-- Opening Marker --

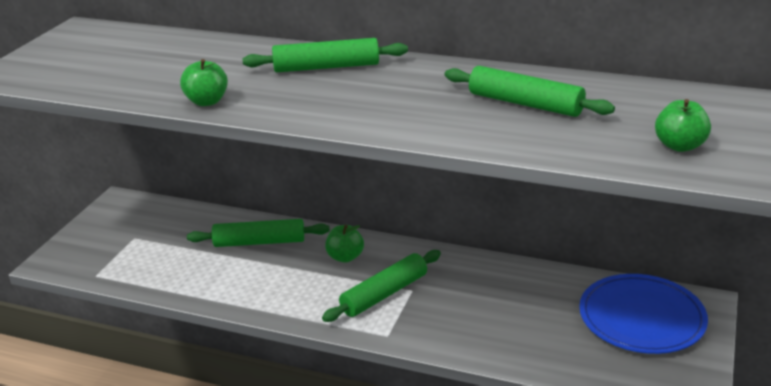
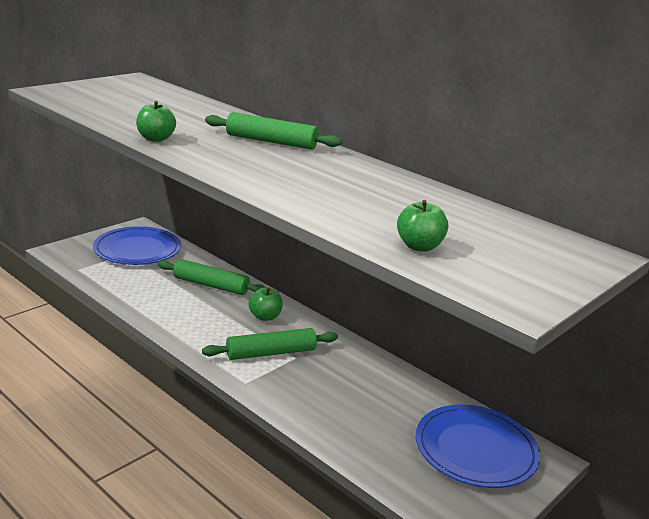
camera: 20 degrees right, 5 degrees down
(142, 229) = (137, 250): none -> blue plate
(525, 103) = (397, 204): green rolling pin -> none
(679, 146) = (496, 270): green apple -> green apple (419, 246)

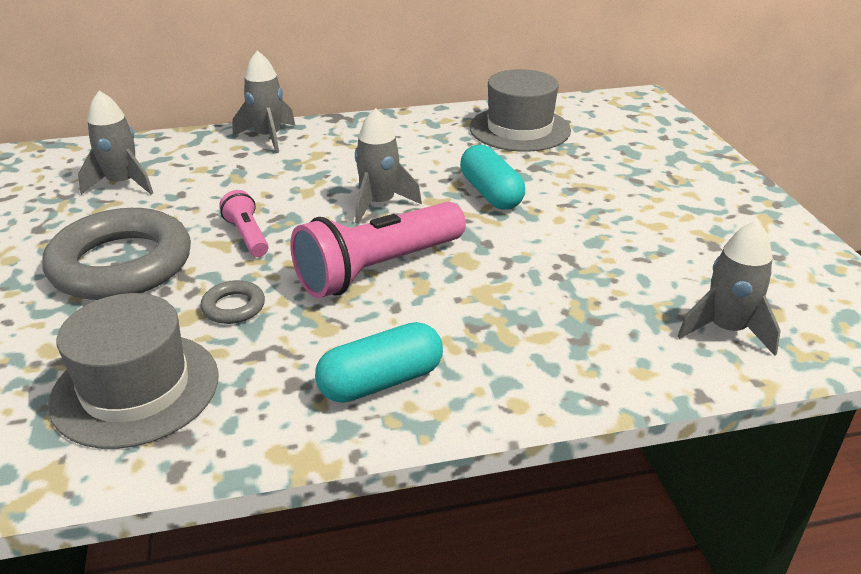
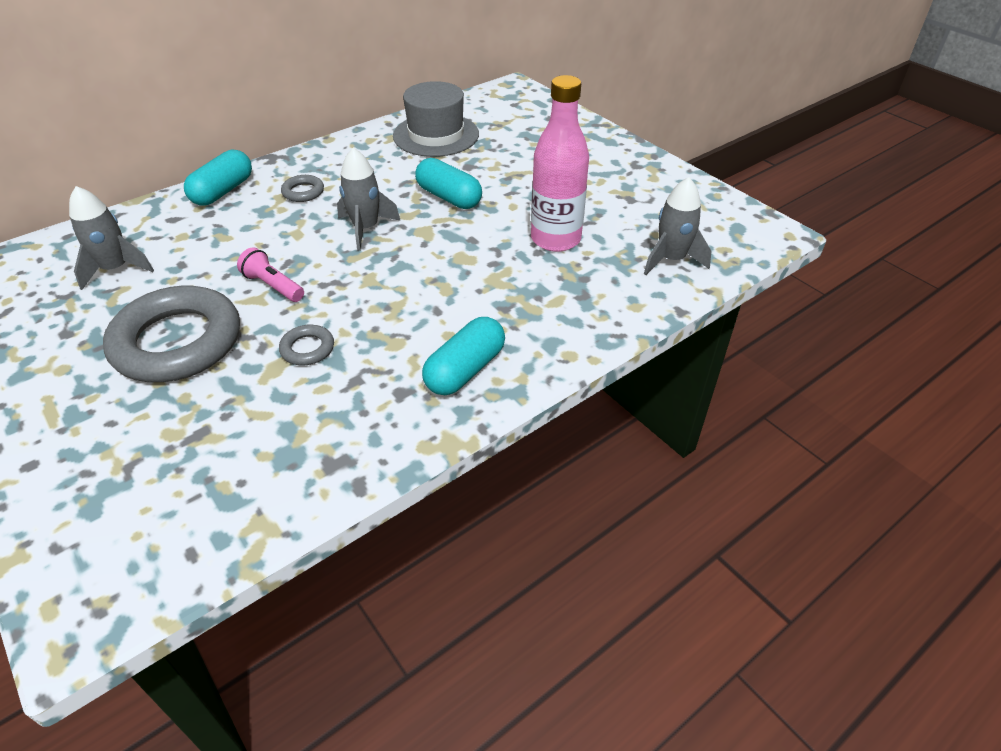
camera: 25 degrees left, 10 degrees up
(135, 388) = (276, 438): grey hat -> none
(268, 137) = (223, 191): grey rocket -> turquoise capsule
(342, 154) = (303, 192): none -> grey ring
(378, 269) = (403, 284): pink flashlight -> none
(587, 267) = (555, 239): none -> pink bottle

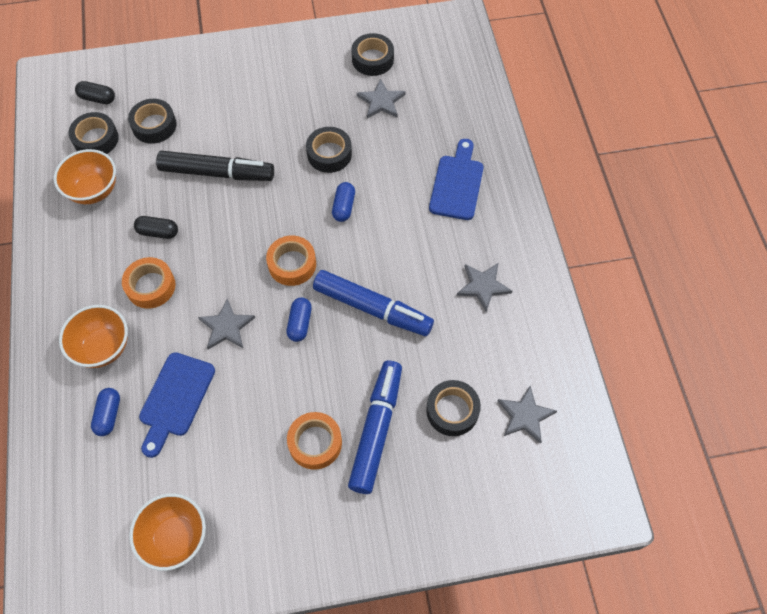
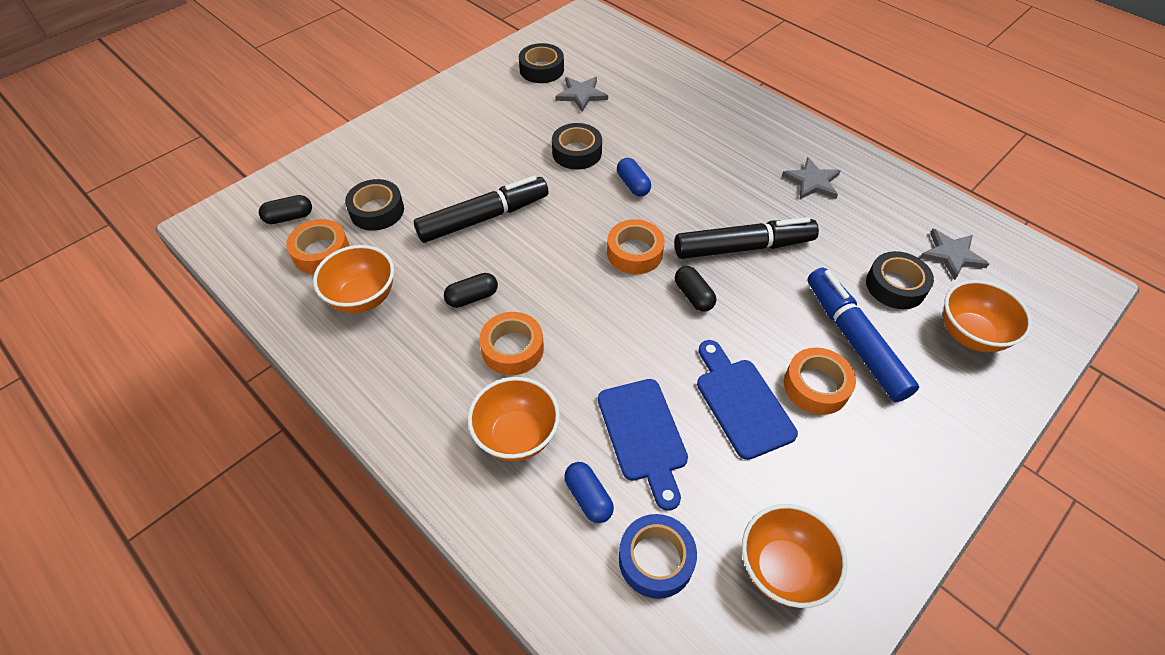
camera: 35 degrees left, 10 degrees down
(96, 139) = (321, 252): black tape -> orange tape
(111, 479) = (656, 559): none -> blue tape
(226, 327) = (627, 339): grey star -> none
(300, 323) = (693, 296): blue capsule -> black capsule
(372, 308) = (743, 247): blue marker -> black marker
(457, 184) = (709, 122): blue cutting board -> blue cutting board (741, 402)
(465, 483) = (970, 334): none -> orange bowl

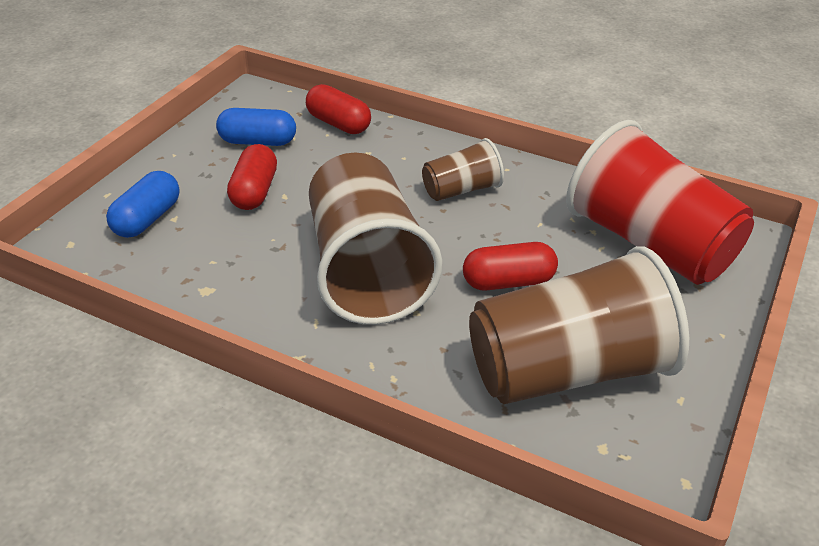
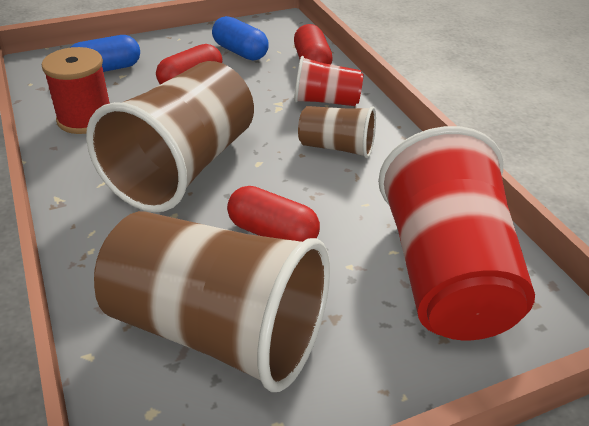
camera: 40 degrees right, 0 degrees up
(206, 277) = (85, 119): none -> red spool
(399, 154) = (326, 101): none -> red cup

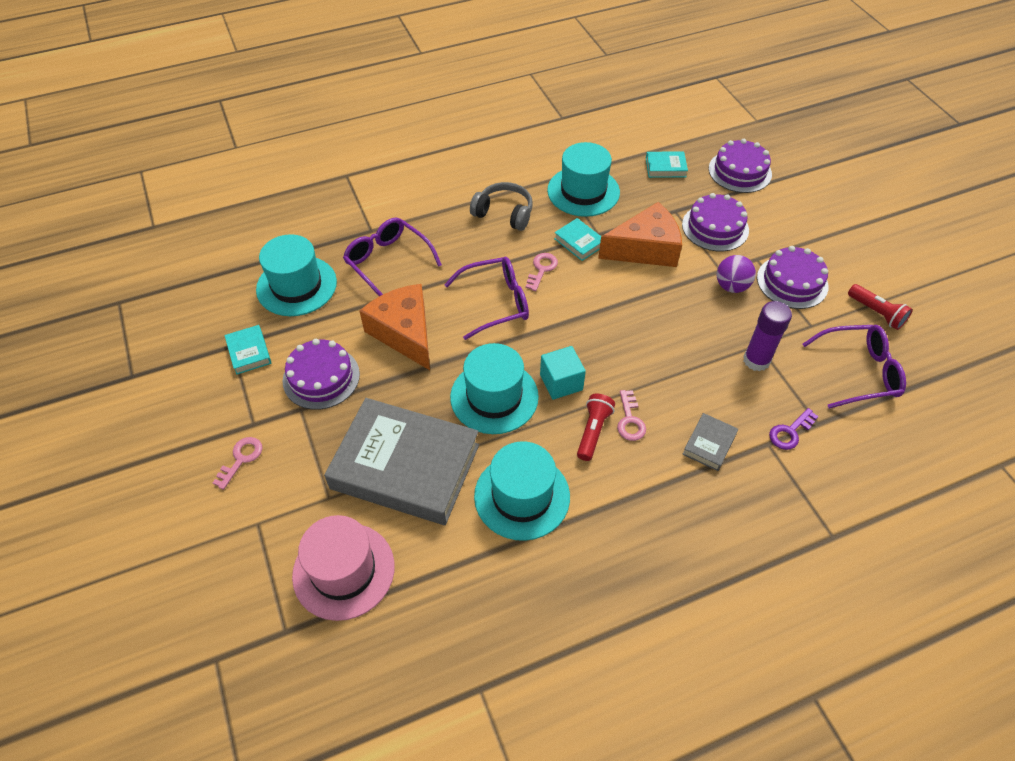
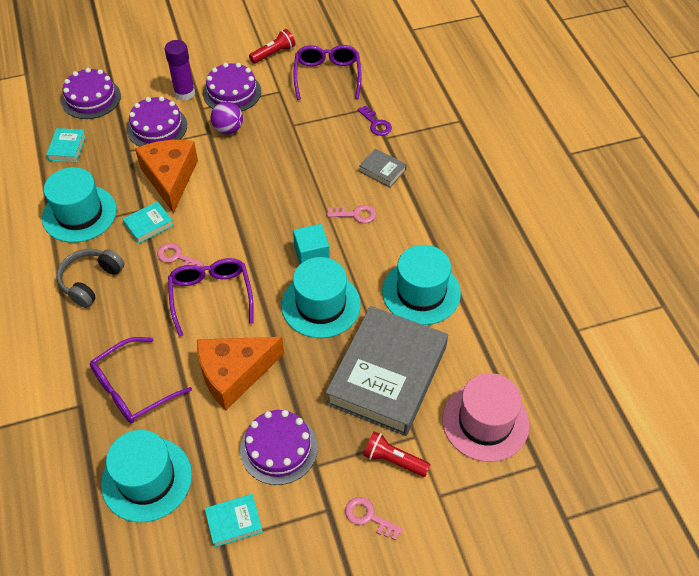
camera: 85 degrees left, 0 degrees up
(593, 431) = (364, 239): red flashlight -> red flashlight (393, 460)
(756, 360) = (308, 129): purple glue stick -> purple glue stick (184, 93)

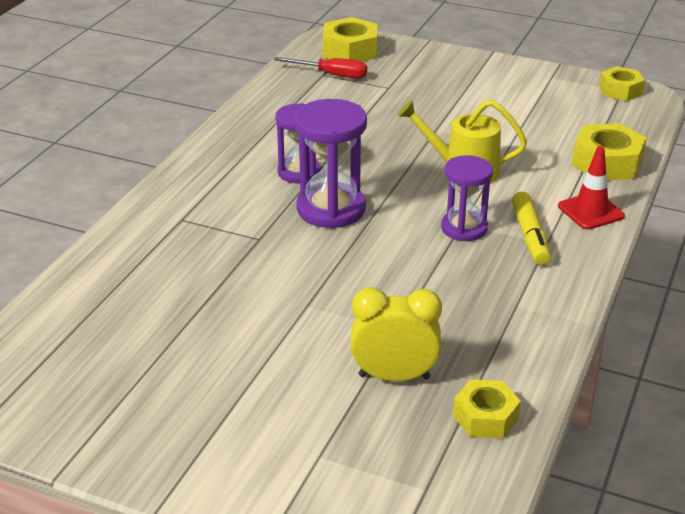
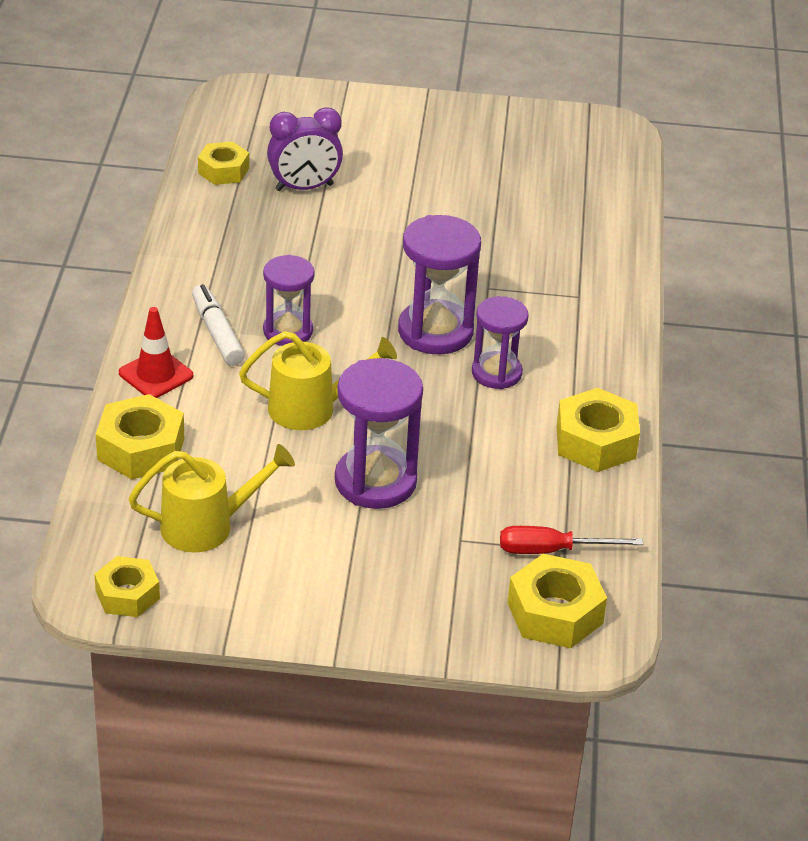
camera: 160 degrees right, 5 degrees up
(256, 121) = (595, 442): none -> yellow nut
(394, 376) = (304, 187): yellow clock -> purple clock
(432, 121) = (375, 481): none -> purple hourglass
(530, 236) = (217, 333): yellow marker -> white marker
(561, 115) = (208, 526): none -> yellow watering can

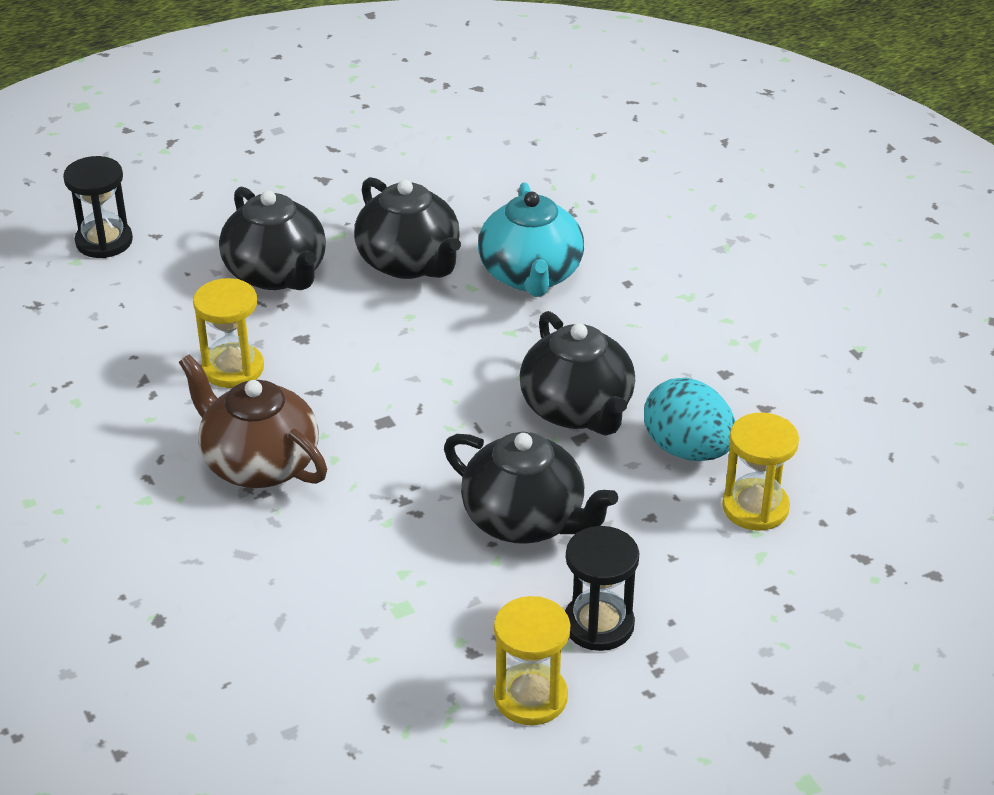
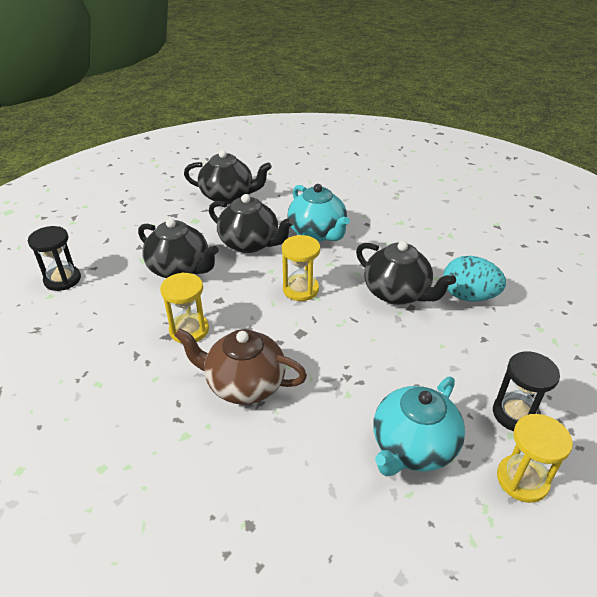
camera: 25 degrees left, 0 degrees up
(420, 612) = (412, 447): none -> turquoise teapot
(525, 520) = (423, 364): black teapot -> black teapot (228, 196)
(755, 507) = (527, 316): yellow hourglass -> yellow hourglass (300, 289)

-- Closing Marker --

The count alone is needed: how many lines of these entries contain the word "down"?

[RESULT]: 2